Segment Start: Data supplied

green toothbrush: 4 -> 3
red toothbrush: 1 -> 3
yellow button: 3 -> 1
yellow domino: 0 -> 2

Segment End: Data supplied
Segment Start: Data supplied

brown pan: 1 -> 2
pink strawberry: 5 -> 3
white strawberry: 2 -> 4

Segment End: Data supplied

■ **Exercise brief**: Extract, from the listing above, every line where the string "strawberry" occurs.

■ **Solution**:
pink strawberry: 5 -> 3
white strawberry: 2 -> 4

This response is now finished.